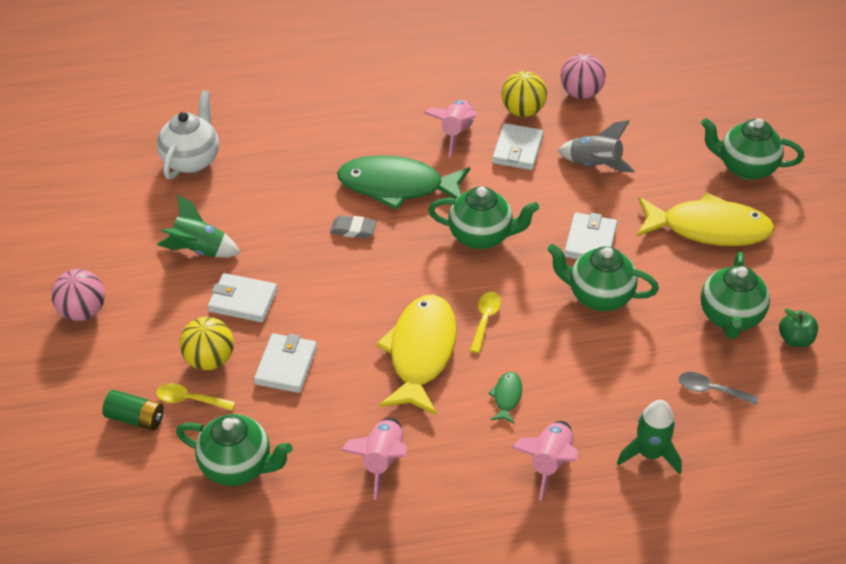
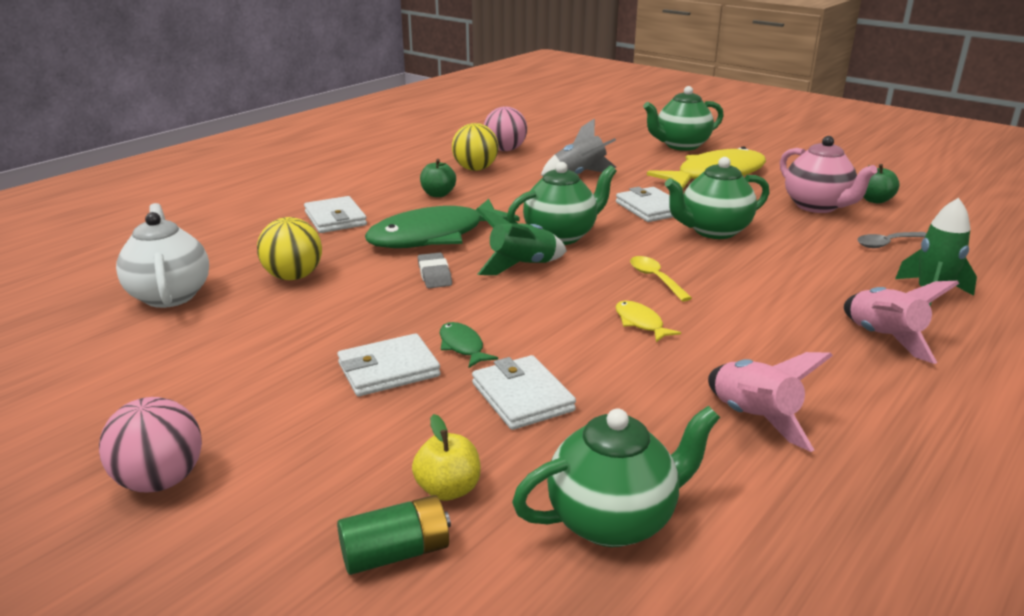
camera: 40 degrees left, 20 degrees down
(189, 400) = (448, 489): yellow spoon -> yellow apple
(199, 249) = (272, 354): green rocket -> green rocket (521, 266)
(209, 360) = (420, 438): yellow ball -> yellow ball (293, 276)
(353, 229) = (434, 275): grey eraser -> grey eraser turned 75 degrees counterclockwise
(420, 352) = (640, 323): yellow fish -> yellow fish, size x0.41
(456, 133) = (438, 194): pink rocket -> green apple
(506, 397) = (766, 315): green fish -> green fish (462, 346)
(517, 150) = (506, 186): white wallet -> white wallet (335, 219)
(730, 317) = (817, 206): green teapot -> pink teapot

**EXERCISE GOAL:**
Go through the records above and return every line that holds the string "pink".

**RESULT FOR THIS TASK:**
(456, 133) = (438, 194): pink rocket -> green apple
(730, 317) = (817, 206): green teapot -> pink teapot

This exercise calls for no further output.